Excerpts of spatial question data:

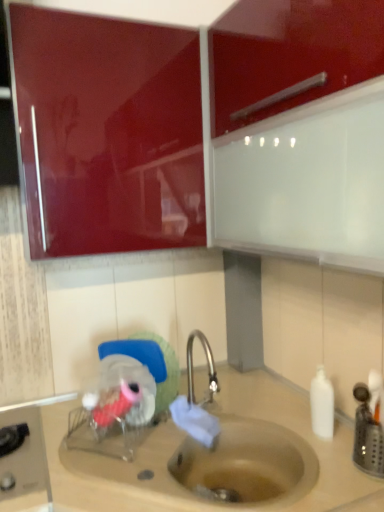
I want to click on white matte bottle at right, so click(x=322, y=405).

Locate an element on the screen. beige matte sink at lower center is located at coordinates 238,453.

Is beige matte sink at lower center not within white matte bottle at right?

That's correct, beige matte sink at lower center is outside of white matte bottle at right.

From the image's perspective, is beige matte sink at lower center located beneath white matte bottle at right?

Yes.

Could you tell me if beige matte sink at lower center is turned towards white matte bottle at right?

No, beige matte sink at lower center is not facing towards white matte bottle at right.

Is beige matte sink at lower center far away from white matte bottle at right?

No, beige matte sink at lower center is not far away from white matte bottle at right.

From the picture: Does white matte bottle at right turn towards beige matte sink at lower center?

No, white matte bottle at right does not turn towards beige matte sink at lower center.

Between white matte bottle at right and beige matte sink at lower center, which one has smaller size?

white matte bottle at right is smaller.

Is white matte bottle at right wider or thinner than beige matte sink at lower center?

Clearly, white matte bottle at right has less width compared to beige matte sink at lower center.

Is point (323, 405) closer to viewer compared to point (191, 375)?

Yes, point (323, 405) is in front of point (191, 375).

Considering the sizes of objects glossy red cabinet at upper left and beige matte sink at lower center in the image provided, who is bigger, glossy red cabinet at upper left or beige matte sink at lower center?

beige matte sink at lower center.

From a real-world perspective, is glossy red cabinet at upper left located beneath beige matte sink at lower center?

Actually, glossy red cabinet at upper left is physically above beige matte sink at lower center in the real world.

In the scene shown: Which object is wider, glossy red cabinet at upper left or beige matte sink at lower center?

beige matte sink at lower center.

Is glossy red cabinet at upper left far from beige matte sink at lower center?

glossy red cabinet at upper left is actually quite close to beige matte sink at lower center.

Can you confirm if white matte bottle at right is shorter than glossy red cabinet at upper left?

Yes.

Is white matte bottle at right outside of glossy red cabinet at upper left?

Indeed, white matte bottle at right is completely outside glossy red cabinet at upper left.

Which is nearer, (323, 401) or (124, 170)?

Positioned in front is point (323, 401).

How many degrees apart are the facing directions of white matte bottle at right and glossy red cabinet at upper left?

46 degrees separate the facing orientations of white matte bottle at right and glossy red cabinet at upper left.

Could you tell me if beige matte sink at lower center is facing glossy red cabinet at upper left?

No, beige matte sink at lower center is not oriented towards glossy red cabinet at upper left.

How different are the orientations of beige matte sink at lower center and glossy red cabinet at upper left in degrees?

There is a 90.8-degree angle between the facing directions of beige matte sink at lower center and glossy red cabinet at upper left.

Based on the photo, from a real-world perspective, which is physically below, beige matte sink at lower center or glossy red cabinet at upper left?

beige matte sink at lower center, from a real-world perspective.

Is the depth of beige matte sink at lower center greater than that of glossy red cabinet at upper left?

No, it is not.

Which is correct: glossy red cabinet at upper left is inside white matte bottle at right, or outside of it?

glossy red cabinet at upper left is located beyond the bounds of white matte bottle at right.

Does glossy red cabinet at upper left turn towards white matte bottle at right?

No, glossy red cabinet at upper left is not oriented towards white matte bottle at right.

Can you confirm if glossy red cabinet at upper left is positioned to the right of white matte bottle at right?

No, glossy red cabinet at upper left is not to the right of white matte bottle at right.

Can you confirm if glossy red cabinet at upper left is taller than white matte bottle at right?

Correct, glossy red cabinet at upper left is much taller as white matte bottle at right.

At what (x,y) coordinates should I click in order to perform the action: click on bottle on the right side of beige matte sink at lower center. Please return your answer as a coordinate pair (x, y). The image size is (384, 512). Looking at the image, I should click on (322, 405).

Where is `sink that appears on the left of white matte bottle at right`? This screenshot has width=384, height=512. sink that appears on the left of white matte bottle at right is located at coordinates (x=238, y=453).

Estimate the real-world distances between objects in this image. Which object is closer to glossy red cabinet at upper left, beige matte sink at lower center or white matte bottle at right?

The object closer to glossy red cabinet at upper left is beige matte sink at lower center.

In the scene shown: Based on their spatial positions, is glossy red cabinet at upper left or white matte bottle at right closer to beige matte sink at lower center?

white matte bottle at right is closer to beige matte sink at lower center.

Based on their spatial positions, is white matte bottle at right or glossy red cabinet at upper left closer to beige matte sink at lower center?

Based on the image, white matte bottle at right appears to be nearer to beige matte sink at lower center.

Considering their positions, is beige matte sink at lower center positioned further to white matte bottle at right than glossy red cabinet at upper left?

The object further to white matte bottle at right is glossy red cabinet at upper left.

Based on their spatial positions, is white matte bottle at right or beige matte sink at lower center closer to glossy red cabinet at upper left?

The object closer to glossy red cabinet at upper left is beige matte sink at lower center.

Estimate the real-world distances between objects in this image. Which object is closer to white matte bottle at right, glossy red cabinet at upper left or beige matte sink at lower center?

beige matte sink at lower center.

Where is `bottle between glossy red cabinet at upper left and beige matte sink at lower center in the up-down direction`? This screenshot has height=512, width=384. bottle between glossy red cabinet at upper left and beige matte sink at lower center in the up-down direction is located at coordinates (322, 405).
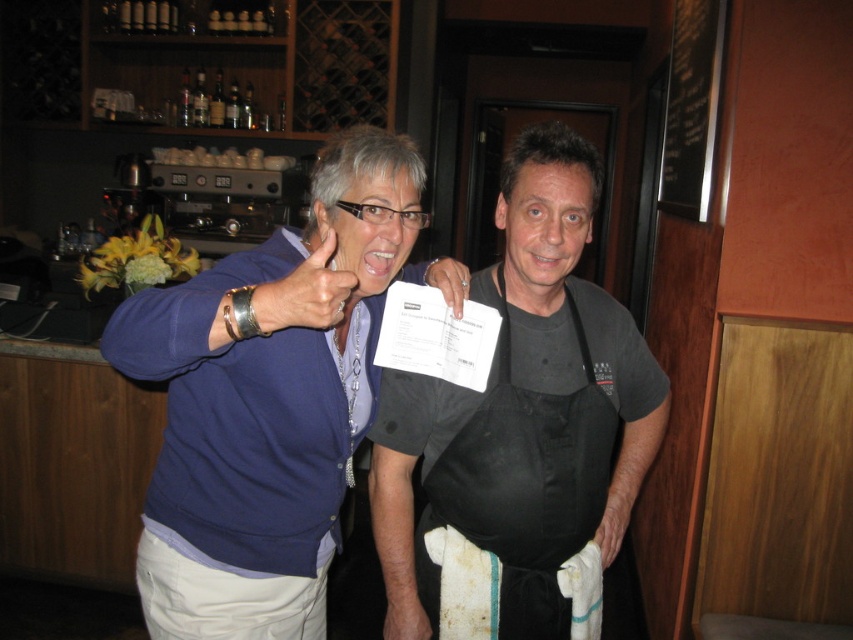
You are a barista trying to place a new menu card on the counter. The menu card is 10 cm wide. You see the smooth skin hand at center and the matte black apron at center. Can the menu card fit between them?

The smooth skin hand at center is wider than the matte black apron at center. Since the menu card is 10 cm wide, it depends on the actual width of the space between them. However, the description only states the hand is wider than the apron, but not the exact dimensions. Without knowing the exact width of the space between them, it is impossible to determine if the menu card will fit.

You are a customer at the cafe and want to point out an item to the staff member. Which item is higher up, the matte gold ring at upper center or the white matte towel at lower center?

The matte gold ring at upper center is located above the white matte towel at lower center, so it is higher up.

You are a customer in a cafe and you see a smooth skin hand at center and a matte black apron at center. Which one is closer to you?

The smooth skin hand at center is closer to you because it is further to the viewer than the matte black apron at center.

**SET PROBLEM:**
Reproduce the rows above word for word, starting with the line that contains "Is point (323, 405)" and going on through the line that contains "Indeed, white matte".

**WRITTEN REPLY:**
Is point (323, 405) closer to viewer compared to point (191, 375)?

Yes, point (323, 405) is in front of point (191, 375).

Considering the sizes of objects glossy red cabinet at upper left and beige matte sink at lower center in the image provided, who is bigger, glossy red cabinet at upper left or beige matte sink at lower center?

beige matte sink at lower center.

From a real-world perspective, is glossy red cabinet at upper left located beneath beige matte sink at lower center?

Actually, glossy red cabinet at upper left is physically above beige matte sink at lower center in the real world.

In the scene shown: Which object is wider, glossy red cabinet at upper left or beige matte sink at lower center?

beige matte sink at lower center.

Is glossy red cabinet at upper left far from beige matte sink at lower center?

glossy red cabinet at upper left is actually quite close to beige matte sink at lower center.

Can you confirm if white matte bottle at right is shorter than glossy red cabinet at upper left?

Yes.

Is white matte bottle at right outside of glossy red cabinet at upper left?

Indeed, white matte bottle at right is completely outside glossy red cabinet at upper left.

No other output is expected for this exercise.